▶ **What this task involves**:
Produce as output only the lines below starting at the line with "purple bell: 5 -> 3" and continuing through the line with "turquoise brush: 2 -> 6", each one exactly as written.

▶ **Materials provided**:
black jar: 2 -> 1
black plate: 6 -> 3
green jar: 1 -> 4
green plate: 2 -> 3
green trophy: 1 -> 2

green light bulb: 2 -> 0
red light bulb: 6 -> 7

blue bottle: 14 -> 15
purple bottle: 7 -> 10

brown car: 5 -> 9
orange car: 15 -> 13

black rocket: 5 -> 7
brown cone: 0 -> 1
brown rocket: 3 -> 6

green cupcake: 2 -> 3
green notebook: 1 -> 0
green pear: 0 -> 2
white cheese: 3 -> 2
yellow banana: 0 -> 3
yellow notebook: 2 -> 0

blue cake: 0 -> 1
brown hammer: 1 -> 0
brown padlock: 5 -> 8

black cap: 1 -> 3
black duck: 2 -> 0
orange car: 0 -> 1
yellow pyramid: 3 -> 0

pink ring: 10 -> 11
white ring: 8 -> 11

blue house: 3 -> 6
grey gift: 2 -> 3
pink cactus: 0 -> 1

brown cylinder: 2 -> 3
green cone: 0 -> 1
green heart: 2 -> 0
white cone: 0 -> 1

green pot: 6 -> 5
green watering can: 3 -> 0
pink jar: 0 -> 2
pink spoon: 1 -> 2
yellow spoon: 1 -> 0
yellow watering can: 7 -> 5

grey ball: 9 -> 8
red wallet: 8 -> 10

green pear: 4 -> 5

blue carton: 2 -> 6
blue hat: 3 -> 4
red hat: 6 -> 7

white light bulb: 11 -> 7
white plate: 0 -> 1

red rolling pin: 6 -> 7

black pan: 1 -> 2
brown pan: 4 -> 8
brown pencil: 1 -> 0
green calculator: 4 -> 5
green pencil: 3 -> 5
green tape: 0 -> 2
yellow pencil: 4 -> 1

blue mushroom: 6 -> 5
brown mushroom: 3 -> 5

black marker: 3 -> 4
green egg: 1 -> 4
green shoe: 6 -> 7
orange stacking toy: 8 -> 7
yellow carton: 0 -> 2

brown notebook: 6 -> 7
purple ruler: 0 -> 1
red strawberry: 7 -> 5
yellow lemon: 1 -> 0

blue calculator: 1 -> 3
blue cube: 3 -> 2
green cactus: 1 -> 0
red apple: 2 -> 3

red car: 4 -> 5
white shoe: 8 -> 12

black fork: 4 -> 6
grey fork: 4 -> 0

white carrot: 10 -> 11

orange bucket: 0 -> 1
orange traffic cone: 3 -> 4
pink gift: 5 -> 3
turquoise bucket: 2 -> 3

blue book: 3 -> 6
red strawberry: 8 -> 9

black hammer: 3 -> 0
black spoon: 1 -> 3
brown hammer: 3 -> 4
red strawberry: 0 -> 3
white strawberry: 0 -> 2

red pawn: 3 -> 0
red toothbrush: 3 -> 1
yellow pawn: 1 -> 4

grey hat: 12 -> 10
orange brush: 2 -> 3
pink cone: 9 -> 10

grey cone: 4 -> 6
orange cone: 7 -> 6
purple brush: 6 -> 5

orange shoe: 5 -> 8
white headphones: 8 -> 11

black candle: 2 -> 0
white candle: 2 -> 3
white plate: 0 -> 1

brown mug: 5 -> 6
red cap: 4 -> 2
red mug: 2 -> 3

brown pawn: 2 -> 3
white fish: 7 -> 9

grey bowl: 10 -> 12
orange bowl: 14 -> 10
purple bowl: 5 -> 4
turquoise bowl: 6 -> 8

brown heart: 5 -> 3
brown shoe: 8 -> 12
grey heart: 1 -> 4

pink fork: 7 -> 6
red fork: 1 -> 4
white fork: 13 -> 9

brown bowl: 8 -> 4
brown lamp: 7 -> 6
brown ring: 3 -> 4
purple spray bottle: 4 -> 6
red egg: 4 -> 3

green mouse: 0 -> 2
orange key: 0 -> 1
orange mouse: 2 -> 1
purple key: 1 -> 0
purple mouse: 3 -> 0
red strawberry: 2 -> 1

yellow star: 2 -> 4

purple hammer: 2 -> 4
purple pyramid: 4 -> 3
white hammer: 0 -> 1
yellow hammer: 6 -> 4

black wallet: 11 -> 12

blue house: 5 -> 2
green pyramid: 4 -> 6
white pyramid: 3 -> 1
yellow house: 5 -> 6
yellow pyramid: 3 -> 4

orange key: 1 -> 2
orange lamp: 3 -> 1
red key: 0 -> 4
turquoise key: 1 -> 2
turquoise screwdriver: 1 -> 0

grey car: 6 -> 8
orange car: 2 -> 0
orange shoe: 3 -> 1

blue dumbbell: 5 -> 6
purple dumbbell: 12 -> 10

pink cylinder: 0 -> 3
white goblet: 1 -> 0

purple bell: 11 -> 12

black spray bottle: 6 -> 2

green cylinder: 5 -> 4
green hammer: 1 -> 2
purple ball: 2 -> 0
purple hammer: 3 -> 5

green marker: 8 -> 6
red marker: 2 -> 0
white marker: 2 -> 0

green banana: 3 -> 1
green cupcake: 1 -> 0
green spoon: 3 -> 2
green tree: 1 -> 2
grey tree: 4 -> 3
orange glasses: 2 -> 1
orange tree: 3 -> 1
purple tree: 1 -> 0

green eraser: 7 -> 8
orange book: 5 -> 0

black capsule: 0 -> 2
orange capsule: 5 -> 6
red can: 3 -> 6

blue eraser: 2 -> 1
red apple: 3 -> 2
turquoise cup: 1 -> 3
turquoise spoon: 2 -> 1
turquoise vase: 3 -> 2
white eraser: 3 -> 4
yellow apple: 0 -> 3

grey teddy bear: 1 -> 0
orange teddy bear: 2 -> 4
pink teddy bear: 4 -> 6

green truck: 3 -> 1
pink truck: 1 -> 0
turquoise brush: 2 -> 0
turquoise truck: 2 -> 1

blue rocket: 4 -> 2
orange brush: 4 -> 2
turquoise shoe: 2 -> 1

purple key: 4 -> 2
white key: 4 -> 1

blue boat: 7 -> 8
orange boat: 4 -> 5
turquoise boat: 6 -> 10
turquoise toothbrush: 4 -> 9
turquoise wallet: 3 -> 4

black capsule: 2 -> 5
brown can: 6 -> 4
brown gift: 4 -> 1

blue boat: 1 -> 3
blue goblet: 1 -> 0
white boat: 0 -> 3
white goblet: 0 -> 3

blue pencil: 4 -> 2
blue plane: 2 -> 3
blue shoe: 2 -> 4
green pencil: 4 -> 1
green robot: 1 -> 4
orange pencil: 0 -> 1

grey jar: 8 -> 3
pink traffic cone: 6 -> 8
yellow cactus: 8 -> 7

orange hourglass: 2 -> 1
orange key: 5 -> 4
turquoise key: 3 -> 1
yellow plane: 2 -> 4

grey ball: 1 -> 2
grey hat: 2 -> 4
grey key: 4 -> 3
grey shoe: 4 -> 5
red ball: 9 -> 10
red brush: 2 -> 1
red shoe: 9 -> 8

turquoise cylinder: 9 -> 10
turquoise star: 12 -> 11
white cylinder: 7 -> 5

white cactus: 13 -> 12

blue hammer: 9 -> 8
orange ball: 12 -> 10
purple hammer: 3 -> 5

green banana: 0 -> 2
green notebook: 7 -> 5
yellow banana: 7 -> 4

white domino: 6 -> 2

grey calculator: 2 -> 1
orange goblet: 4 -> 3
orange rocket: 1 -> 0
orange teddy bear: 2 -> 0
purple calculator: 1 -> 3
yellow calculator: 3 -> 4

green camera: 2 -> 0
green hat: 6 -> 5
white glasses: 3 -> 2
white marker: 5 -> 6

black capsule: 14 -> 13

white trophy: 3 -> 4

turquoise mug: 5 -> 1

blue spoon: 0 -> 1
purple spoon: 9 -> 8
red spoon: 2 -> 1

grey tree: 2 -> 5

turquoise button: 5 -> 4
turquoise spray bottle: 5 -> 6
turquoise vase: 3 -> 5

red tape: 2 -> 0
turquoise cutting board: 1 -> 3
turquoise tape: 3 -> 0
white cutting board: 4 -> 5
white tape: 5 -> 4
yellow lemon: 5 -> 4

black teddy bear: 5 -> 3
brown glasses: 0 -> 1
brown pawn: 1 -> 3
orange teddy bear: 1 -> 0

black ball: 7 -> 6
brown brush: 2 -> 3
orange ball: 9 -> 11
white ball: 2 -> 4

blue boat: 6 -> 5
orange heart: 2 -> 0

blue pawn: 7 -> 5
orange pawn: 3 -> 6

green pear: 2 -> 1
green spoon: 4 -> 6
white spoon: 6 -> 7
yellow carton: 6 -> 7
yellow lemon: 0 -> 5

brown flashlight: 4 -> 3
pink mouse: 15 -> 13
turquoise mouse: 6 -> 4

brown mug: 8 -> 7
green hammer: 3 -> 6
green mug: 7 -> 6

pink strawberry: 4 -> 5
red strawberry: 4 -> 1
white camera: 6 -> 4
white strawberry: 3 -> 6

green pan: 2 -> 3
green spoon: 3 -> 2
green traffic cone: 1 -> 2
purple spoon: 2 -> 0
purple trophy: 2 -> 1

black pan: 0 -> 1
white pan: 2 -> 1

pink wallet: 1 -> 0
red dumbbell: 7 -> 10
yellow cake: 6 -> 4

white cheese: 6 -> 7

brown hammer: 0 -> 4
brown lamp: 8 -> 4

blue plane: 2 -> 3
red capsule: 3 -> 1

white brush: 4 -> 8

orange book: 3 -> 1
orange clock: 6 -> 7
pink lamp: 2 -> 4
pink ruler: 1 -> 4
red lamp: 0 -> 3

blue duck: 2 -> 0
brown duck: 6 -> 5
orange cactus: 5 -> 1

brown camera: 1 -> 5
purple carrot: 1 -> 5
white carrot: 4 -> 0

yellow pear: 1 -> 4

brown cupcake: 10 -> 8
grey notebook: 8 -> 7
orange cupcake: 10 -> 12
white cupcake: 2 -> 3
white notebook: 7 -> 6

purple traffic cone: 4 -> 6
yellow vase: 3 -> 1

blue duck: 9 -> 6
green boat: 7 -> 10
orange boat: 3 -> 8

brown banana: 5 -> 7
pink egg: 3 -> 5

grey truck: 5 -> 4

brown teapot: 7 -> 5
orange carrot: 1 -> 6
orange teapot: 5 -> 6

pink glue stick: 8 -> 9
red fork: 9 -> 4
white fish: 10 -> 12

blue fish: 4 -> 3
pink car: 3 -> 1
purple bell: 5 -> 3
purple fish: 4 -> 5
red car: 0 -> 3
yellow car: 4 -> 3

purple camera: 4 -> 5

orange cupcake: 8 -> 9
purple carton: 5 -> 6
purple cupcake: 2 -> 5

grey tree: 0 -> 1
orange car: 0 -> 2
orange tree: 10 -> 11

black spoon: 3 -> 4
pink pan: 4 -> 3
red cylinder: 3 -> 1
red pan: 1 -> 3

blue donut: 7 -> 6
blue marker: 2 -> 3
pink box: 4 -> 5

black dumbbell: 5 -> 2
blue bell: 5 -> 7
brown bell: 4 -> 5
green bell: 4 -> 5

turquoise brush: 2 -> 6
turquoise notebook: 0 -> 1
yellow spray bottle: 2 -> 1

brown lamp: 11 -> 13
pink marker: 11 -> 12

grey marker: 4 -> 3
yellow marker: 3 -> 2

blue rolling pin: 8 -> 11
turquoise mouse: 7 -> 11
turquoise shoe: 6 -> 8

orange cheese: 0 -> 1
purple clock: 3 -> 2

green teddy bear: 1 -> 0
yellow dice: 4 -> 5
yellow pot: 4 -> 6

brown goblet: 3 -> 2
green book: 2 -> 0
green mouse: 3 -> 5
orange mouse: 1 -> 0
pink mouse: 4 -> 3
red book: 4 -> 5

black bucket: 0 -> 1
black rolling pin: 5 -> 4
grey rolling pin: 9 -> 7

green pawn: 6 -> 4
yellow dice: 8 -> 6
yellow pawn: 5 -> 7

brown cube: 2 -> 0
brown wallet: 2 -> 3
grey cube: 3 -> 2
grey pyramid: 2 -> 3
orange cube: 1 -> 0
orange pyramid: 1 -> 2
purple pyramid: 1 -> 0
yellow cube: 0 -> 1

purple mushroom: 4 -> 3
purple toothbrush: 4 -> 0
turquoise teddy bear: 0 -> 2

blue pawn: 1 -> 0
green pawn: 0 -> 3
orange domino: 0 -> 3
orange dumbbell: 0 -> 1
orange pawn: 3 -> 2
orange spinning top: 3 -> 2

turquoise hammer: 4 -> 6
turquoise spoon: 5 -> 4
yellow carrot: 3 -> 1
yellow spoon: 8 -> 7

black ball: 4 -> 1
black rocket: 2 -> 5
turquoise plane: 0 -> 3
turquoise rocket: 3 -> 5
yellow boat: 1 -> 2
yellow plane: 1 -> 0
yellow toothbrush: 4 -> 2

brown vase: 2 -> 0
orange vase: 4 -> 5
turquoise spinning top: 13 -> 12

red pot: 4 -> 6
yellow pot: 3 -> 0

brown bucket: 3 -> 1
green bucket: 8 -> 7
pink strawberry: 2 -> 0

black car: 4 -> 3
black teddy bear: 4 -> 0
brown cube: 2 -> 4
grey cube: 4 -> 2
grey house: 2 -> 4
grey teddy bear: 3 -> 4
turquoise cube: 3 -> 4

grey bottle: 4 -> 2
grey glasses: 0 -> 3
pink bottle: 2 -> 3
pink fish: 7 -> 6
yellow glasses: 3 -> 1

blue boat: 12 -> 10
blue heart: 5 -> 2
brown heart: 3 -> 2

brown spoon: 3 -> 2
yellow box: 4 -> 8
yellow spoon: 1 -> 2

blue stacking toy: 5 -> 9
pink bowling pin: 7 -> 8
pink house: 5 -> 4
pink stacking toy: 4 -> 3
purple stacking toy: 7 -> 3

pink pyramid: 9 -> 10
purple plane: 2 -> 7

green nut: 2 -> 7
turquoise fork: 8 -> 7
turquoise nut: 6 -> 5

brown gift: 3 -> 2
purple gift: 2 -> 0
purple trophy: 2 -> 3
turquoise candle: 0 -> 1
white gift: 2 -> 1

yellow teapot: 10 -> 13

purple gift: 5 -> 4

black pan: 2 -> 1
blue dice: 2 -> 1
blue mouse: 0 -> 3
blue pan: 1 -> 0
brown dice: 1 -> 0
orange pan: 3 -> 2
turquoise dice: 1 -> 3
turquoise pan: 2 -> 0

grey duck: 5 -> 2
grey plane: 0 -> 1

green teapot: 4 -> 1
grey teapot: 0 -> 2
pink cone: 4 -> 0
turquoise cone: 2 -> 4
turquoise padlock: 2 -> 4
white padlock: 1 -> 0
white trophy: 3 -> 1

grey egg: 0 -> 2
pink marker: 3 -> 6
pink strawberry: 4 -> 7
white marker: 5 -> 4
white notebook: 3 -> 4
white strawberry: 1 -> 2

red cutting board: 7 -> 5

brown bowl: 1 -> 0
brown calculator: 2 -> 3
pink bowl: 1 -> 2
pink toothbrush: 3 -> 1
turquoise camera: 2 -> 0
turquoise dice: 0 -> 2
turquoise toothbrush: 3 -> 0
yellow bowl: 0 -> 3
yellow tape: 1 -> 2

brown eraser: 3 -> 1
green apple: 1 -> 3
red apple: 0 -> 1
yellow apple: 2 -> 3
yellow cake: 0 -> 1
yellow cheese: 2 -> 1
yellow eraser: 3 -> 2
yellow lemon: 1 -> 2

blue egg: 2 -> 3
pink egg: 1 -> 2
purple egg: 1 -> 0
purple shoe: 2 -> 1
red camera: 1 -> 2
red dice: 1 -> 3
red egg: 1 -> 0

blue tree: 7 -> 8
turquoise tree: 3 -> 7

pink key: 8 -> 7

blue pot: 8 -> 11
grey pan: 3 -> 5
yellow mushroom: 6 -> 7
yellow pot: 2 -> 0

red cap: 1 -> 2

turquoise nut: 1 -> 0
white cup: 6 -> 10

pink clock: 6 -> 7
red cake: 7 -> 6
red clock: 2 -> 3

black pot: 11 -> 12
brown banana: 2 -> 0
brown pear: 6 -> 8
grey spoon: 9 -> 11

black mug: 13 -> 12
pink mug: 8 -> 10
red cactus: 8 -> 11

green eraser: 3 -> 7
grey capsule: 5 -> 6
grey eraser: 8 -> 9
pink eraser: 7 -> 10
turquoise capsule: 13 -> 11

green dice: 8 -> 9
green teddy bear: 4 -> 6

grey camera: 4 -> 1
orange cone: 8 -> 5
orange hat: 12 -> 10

▶ **Solution to this task**:
purple bell: 5 -> 3
purple fish: 4 -> 5
red car: 0 -> 3
yellow car: 4 -> 3

purple camera: 4 -> 5

orange cupcake: 8 -> 9
purple carton: 5 -> 6
purple cupcake: 2 -> 5

grey tree: 0 -> 1
orange car: 0 -> 2
orange tree: 10 -> 11

black spoon: 3 -> 4
pink pan: 4 -> 3
red cylinder: 3 -> 1
red pan: 1 -> 3

blue donut: 7 -> 6
blue marker: 2 -> 3
pink box: 4 -> 5

black dumbbell: 5 -> 2
blue bell: 5 -> 7
brown bell: 4 -> 5
green bell: 4 -> 5

turquoise brush: 2 -> 6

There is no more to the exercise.